:: SOURCE MATERIAL

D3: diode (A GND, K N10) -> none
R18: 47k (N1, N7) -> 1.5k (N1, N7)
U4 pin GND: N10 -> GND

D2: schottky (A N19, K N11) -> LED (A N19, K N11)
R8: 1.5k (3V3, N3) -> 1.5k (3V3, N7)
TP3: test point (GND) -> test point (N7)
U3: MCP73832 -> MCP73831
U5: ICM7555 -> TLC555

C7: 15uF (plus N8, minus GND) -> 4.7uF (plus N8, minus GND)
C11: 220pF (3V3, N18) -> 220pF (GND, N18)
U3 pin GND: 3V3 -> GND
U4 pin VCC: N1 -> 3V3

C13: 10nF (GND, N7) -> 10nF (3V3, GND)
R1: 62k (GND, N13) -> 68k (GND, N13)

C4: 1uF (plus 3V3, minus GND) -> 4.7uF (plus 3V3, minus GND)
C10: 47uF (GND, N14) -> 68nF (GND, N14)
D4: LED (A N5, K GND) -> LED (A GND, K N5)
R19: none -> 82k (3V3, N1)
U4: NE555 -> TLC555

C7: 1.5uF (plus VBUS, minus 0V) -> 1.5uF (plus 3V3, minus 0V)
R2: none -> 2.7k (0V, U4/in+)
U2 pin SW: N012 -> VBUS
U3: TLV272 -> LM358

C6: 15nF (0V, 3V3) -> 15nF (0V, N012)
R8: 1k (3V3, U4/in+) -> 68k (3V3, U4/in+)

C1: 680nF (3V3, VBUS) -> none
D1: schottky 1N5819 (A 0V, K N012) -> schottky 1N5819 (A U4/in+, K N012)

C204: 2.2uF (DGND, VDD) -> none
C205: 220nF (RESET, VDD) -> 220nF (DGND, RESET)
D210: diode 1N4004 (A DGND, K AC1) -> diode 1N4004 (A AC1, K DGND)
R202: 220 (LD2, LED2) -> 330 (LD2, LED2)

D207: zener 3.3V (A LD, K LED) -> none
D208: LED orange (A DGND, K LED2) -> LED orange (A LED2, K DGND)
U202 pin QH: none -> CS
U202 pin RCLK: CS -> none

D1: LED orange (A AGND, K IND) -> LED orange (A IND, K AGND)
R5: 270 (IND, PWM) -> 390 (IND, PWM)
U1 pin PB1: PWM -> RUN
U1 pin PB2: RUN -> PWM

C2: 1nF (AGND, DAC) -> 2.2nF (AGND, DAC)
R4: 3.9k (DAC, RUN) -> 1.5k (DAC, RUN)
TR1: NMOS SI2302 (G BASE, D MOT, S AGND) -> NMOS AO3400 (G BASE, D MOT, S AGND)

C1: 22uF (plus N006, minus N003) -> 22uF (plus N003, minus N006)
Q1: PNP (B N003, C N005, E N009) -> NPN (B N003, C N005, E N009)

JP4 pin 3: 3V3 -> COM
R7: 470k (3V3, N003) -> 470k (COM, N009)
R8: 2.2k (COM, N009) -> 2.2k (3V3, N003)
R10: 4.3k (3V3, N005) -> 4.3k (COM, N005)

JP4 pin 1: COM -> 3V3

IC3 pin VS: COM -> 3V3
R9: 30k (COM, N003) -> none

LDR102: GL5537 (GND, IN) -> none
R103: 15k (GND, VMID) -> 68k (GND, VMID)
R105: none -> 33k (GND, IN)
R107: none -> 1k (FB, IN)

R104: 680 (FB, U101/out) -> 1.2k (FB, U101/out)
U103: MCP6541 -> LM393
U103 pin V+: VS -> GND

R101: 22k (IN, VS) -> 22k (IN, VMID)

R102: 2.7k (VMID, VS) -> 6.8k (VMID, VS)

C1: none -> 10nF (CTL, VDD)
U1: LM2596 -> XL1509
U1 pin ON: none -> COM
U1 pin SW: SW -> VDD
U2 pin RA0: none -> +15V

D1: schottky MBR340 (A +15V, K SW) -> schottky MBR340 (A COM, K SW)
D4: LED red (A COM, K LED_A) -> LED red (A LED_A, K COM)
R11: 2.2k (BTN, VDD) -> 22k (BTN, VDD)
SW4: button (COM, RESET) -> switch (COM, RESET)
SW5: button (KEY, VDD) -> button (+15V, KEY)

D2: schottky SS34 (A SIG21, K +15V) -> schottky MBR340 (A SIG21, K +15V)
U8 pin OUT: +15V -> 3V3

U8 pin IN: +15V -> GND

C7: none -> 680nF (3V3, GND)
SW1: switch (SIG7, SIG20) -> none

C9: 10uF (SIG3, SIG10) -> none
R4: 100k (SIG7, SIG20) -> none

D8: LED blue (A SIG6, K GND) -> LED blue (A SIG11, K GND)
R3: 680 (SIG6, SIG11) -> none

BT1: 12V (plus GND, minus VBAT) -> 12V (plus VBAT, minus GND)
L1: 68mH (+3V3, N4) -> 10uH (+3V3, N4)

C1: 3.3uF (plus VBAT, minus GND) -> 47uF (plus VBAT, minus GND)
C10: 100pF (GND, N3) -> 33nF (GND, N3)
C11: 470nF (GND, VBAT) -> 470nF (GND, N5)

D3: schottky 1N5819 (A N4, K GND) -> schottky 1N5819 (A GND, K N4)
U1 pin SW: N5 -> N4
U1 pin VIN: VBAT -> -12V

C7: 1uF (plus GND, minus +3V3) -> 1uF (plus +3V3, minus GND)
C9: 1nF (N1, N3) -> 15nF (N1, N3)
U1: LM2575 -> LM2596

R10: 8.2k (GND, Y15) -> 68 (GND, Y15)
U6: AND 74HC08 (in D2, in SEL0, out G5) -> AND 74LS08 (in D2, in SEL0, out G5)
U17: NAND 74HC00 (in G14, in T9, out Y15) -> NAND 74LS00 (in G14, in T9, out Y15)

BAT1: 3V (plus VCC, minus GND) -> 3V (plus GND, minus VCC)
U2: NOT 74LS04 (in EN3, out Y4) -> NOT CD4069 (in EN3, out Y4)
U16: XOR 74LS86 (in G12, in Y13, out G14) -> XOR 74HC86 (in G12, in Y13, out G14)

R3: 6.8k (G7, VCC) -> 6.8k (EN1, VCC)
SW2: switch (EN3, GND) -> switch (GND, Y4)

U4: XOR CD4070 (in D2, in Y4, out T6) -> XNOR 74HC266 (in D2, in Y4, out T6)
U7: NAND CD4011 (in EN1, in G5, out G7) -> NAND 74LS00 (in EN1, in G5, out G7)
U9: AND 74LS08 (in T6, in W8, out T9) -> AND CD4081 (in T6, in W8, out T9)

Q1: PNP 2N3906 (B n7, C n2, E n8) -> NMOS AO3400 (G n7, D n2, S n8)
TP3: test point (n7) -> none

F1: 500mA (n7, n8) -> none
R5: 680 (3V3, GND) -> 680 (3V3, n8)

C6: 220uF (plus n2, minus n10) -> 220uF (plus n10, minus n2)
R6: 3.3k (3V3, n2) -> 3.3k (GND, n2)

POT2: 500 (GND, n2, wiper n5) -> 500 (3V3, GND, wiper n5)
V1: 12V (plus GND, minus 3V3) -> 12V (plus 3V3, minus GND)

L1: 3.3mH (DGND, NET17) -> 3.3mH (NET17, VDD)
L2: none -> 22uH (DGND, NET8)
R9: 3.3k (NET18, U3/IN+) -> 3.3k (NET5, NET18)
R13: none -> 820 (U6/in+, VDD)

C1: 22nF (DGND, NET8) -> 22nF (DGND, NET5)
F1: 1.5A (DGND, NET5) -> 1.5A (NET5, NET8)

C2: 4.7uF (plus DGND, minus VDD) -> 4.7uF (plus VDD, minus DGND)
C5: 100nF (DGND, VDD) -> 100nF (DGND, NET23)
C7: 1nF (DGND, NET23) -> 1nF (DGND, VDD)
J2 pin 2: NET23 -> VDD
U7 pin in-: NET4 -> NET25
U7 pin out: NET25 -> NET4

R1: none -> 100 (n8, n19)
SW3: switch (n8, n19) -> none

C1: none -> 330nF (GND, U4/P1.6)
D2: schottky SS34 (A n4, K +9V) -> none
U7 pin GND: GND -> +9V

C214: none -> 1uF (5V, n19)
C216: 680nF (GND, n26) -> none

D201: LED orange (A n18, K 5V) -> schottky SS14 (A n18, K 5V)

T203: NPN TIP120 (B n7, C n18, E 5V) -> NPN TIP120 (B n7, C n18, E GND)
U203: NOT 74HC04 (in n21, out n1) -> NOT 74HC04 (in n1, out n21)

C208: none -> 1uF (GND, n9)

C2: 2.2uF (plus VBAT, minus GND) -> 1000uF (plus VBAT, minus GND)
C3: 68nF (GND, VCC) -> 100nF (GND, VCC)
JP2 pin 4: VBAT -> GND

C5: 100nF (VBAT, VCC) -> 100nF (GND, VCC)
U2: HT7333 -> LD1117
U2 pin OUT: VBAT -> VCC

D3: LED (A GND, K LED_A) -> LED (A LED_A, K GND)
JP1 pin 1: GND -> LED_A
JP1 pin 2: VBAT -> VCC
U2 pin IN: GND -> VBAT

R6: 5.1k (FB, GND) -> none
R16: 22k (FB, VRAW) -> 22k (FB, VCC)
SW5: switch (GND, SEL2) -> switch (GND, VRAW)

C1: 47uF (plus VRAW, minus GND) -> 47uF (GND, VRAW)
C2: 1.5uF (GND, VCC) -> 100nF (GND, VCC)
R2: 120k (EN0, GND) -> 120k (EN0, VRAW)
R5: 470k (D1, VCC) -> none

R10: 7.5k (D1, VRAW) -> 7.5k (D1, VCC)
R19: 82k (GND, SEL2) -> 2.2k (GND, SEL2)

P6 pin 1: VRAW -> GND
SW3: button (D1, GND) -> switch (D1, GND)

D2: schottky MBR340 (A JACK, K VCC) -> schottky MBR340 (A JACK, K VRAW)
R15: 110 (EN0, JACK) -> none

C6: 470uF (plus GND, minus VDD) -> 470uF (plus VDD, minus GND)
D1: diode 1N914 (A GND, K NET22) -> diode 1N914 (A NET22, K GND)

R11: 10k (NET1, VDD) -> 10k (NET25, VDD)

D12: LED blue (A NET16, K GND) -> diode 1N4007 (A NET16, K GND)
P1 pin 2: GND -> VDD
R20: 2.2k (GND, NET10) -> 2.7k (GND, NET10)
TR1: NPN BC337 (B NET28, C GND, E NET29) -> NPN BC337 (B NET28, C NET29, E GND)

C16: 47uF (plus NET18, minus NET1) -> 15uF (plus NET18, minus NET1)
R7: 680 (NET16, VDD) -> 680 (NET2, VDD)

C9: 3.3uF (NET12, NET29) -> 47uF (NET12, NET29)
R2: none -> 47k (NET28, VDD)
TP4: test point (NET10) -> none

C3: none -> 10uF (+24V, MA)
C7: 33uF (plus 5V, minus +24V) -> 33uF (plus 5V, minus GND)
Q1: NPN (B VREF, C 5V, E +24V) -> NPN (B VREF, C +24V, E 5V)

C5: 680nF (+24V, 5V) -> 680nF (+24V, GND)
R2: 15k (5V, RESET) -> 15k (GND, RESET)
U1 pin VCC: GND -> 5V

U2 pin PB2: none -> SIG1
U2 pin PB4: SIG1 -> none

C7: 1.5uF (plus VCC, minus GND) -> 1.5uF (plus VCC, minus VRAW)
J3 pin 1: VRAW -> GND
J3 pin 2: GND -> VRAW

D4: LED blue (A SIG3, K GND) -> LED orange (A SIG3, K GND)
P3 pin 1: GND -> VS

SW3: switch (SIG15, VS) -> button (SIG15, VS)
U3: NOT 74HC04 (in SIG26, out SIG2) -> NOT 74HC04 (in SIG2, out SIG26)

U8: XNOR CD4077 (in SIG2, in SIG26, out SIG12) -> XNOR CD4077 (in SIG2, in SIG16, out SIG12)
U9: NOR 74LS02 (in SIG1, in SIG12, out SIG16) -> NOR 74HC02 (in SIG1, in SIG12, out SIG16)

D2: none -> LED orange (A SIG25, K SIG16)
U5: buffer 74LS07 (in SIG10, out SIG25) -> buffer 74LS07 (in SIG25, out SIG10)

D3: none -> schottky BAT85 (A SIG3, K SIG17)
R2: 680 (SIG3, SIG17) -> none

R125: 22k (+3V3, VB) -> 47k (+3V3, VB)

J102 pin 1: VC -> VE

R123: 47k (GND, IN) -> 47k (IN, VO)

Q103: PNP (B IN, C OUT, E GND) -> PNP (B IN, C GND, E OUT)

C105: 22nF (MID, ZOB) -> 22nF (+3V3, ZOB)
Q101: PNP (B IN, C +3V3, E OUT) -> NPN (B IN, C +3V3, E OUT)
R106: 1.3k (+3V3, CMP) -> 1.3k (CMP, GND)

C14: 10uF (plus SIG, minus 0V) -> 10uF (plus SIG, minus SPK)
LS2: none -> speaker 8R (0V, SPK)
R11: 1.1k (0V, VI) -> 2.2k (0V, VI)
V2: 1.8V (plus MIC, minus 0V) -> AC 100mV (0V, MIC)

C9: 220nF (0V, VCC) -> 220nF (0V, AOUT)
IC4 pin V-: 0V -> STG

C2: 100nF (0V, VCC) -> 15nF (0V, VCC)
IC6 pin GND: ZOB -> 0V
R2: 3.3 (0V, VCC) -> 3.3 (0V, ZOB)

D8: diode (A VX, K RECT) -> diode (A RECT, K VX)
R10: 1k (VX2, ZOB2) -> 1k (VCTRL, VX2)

::::

### AIM OF THE TASK
Return each line of the data that contains the string "VRAW".

### WRITTEN SOLUTION
R16: 22k (FB, VRAW) -> 22k (FB, VCC)
SW5: switch (GND, SEL2) -> switch (GND, VRAW)
C1: 47uF (plus VRAW, minus GND) -> 47uF (GND, VRAW)
R2: 120k (EN0, GND) -> 120k (EN0, VRAW)
R10: 7.5k (D1, VRAW) -> 7.5k (D1, VCC)
P6 pin 1: VRAW -> GND
D2: schottky MBR340 (A JACK, K VCC) -> schottky MBR340 (A JACK, K VRAW)
C7: 1.5uF (plus VCC, minus GND) -> 1.5uF (plus VCC, minus VRAW)
J3 pin 1: VRAW -> GND
J3 pin 2: GND -> VRAW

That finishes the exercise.